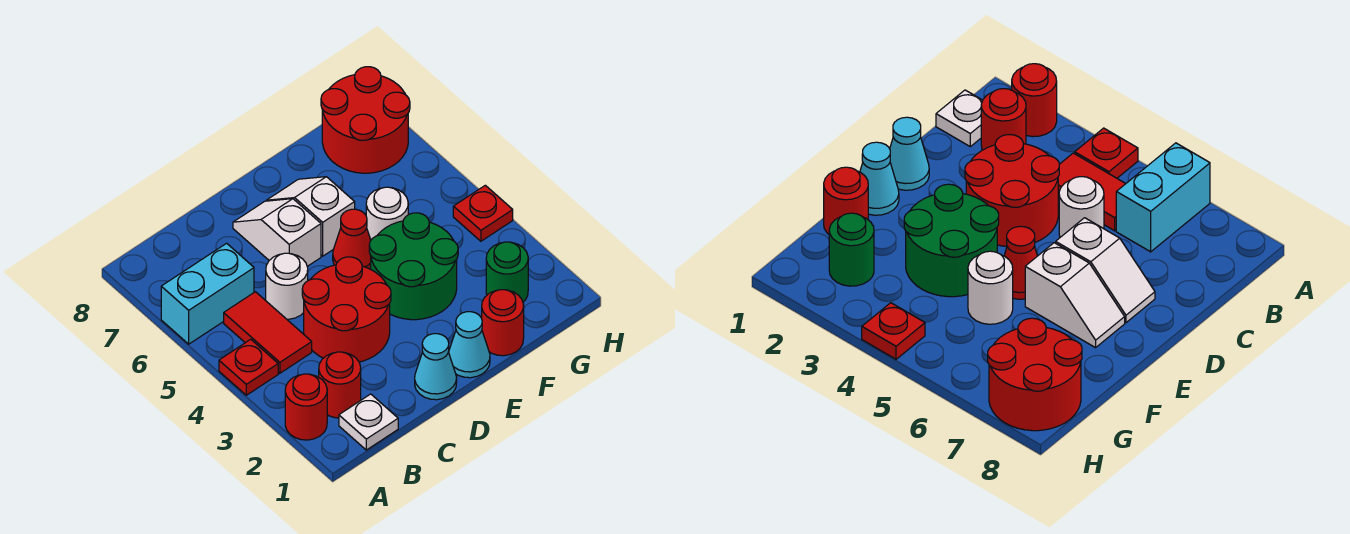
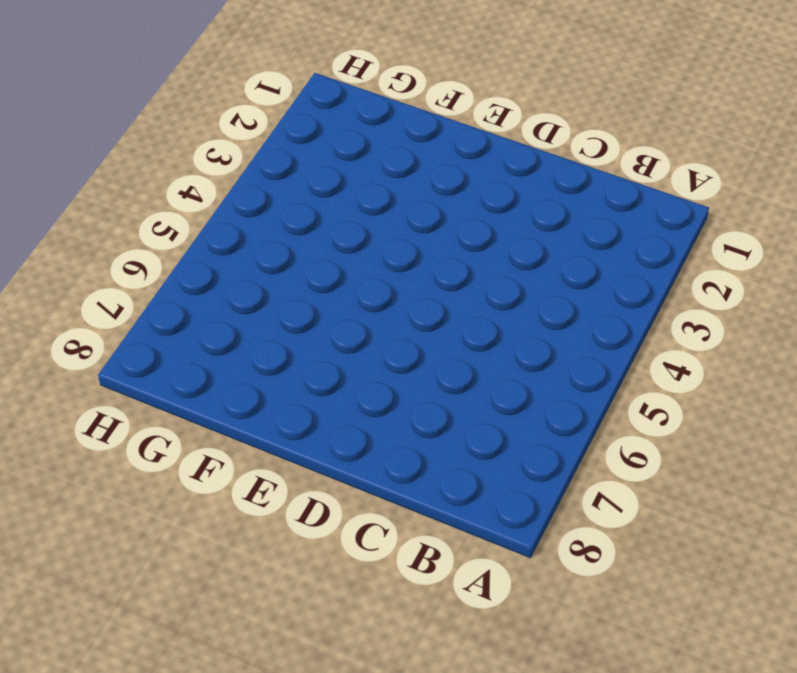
none -> red 1x1 round brick [285,374,327,440]
none -> red 1x1 plate [219,339,278,395]
none -> cyan 1x2 brick [161,243,254,344]

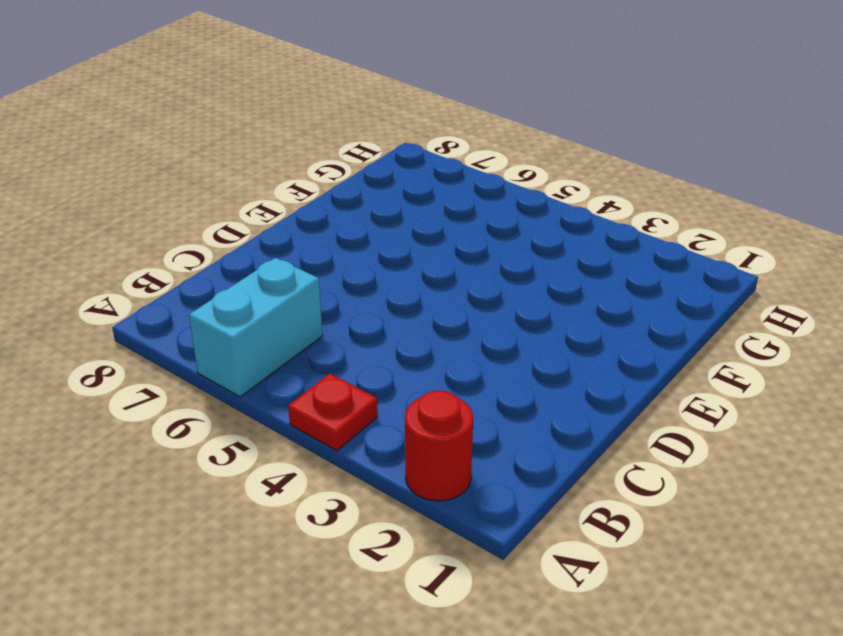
none -> white 1x1 plate [339,394,398,450]
none -> red 1x1 round brick [319,352,361,418]
none -> red 1x2 tile [224,292,312,373]

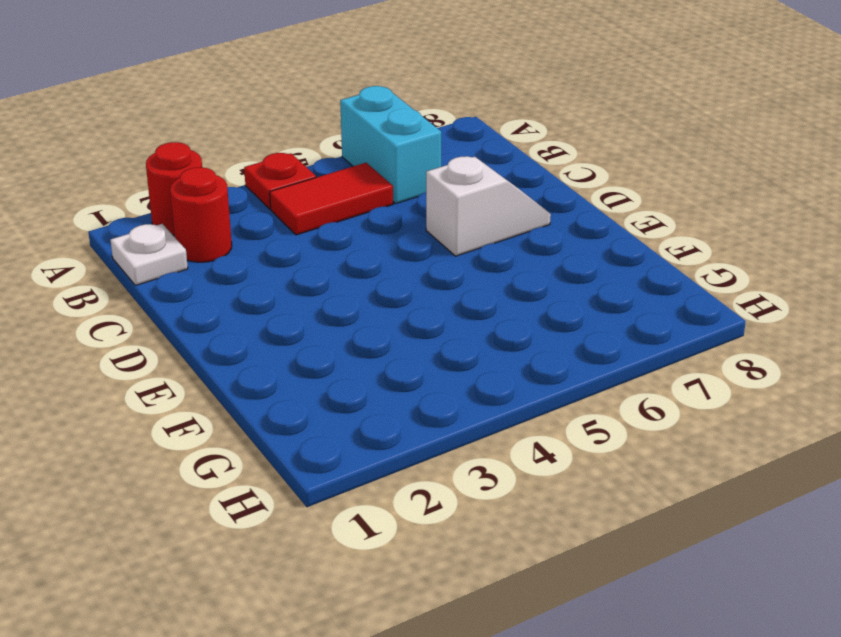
none -> red 2x2 round brick [302,257,391,362]
none -> white 1x1 round brick [266,253,308,319]
none -> cyan 1x1 cone [415,334,457,400]

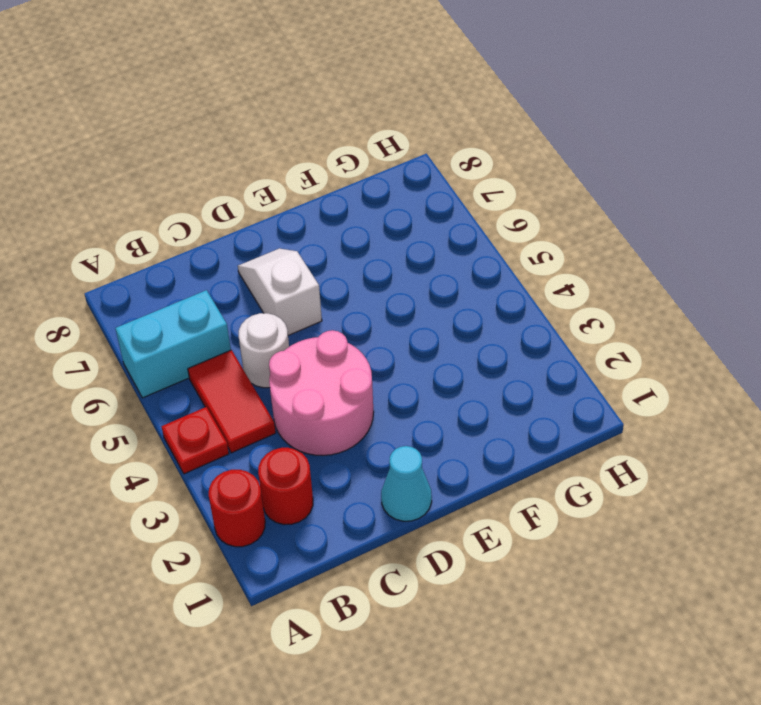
pink 2x2 round brick [269,330,374,456] -> red 2x2 round brick [302,257,391,362]
none -> white 1x1 plate [339,394,398,450]
none -> cyan 1x1 cone [449,312,490,378]
none -> green 2x2 round brick [369,213,458,320]

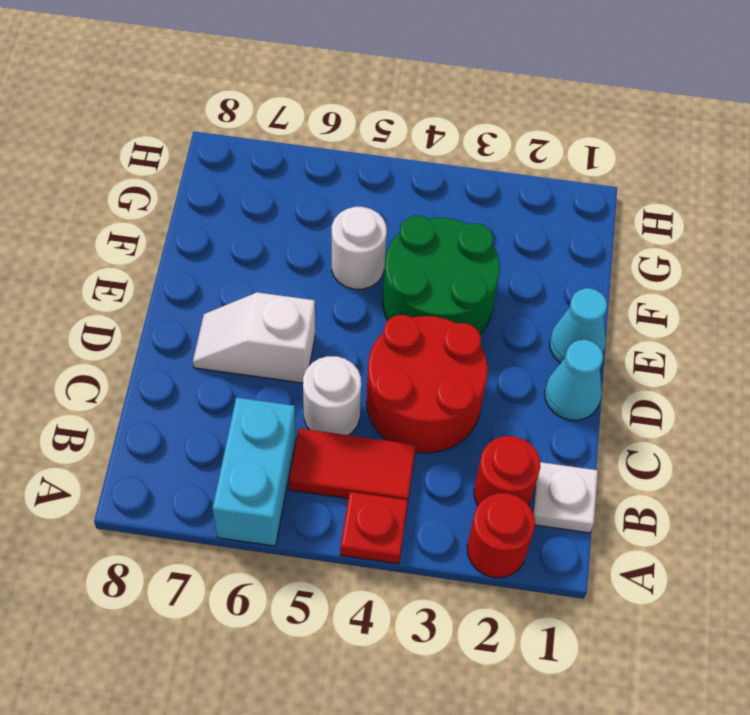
none -> red 1x1 cone [333,209,371,269]
none -> white 1x2 slope [266,177,355,256]
none -> red 1x1 round brick [482,290,524,356]

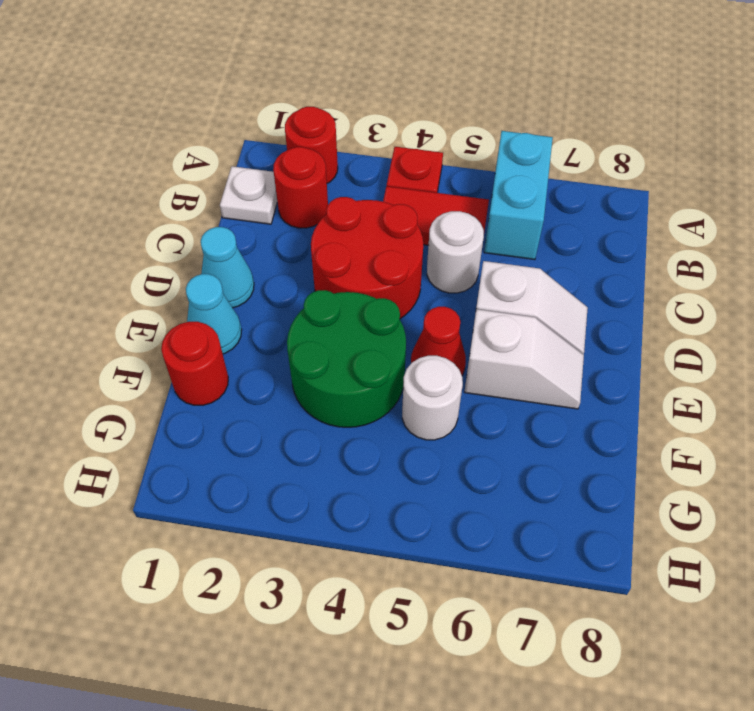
none -> green 1x1 round brick [486,242,528,302]
none -> red 2x2 round brick [321,67,410,173]
none -> red 1x1 plate [453,185,513,241]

____________

TASK DIRECTIONS:
Give the records again exactly, minus the pictures.

RESPONSE AREA:
none -> red 1x1 round brick [285,374,327,440]
none -> red 1x1 plate [219,339,278,395]
none -> cyan 1x2 brick [161,243,254,344]

none -> white 1x1 plate [339,394,398,450]
none -> red 1x1 round brick [319,352,361,418]
none -> red 1x2 tile [224,292,312,373]

none -> red 2x2 round brick [302,257,391,362]
none -> white 1x1 round brick [266,253,308,319]
none -> cyan 1x1 cone [415,334,457,400]

pink 2x2 round brick [269,330,374,456] -> red 2x2 round brick [302,257,391,362]
none -> white 1x1 plate [339,394,398,450]
none -> cyan 1x1 cone [449,312,490,378]
none -> green 2x2 round brick [369,213,458,320]

none -> red 1x1 cone [333,209,371,269]
none -> white 1x2 slope [266,177,355,256]
none -> red 1x1 round brick [482,290,524,356]

none -> green 1x1 round brick [486,242,528,302]
none -> red 2x2 round brick [321,67,410,173]
none -> red 1x1 plate [453,185,513,241]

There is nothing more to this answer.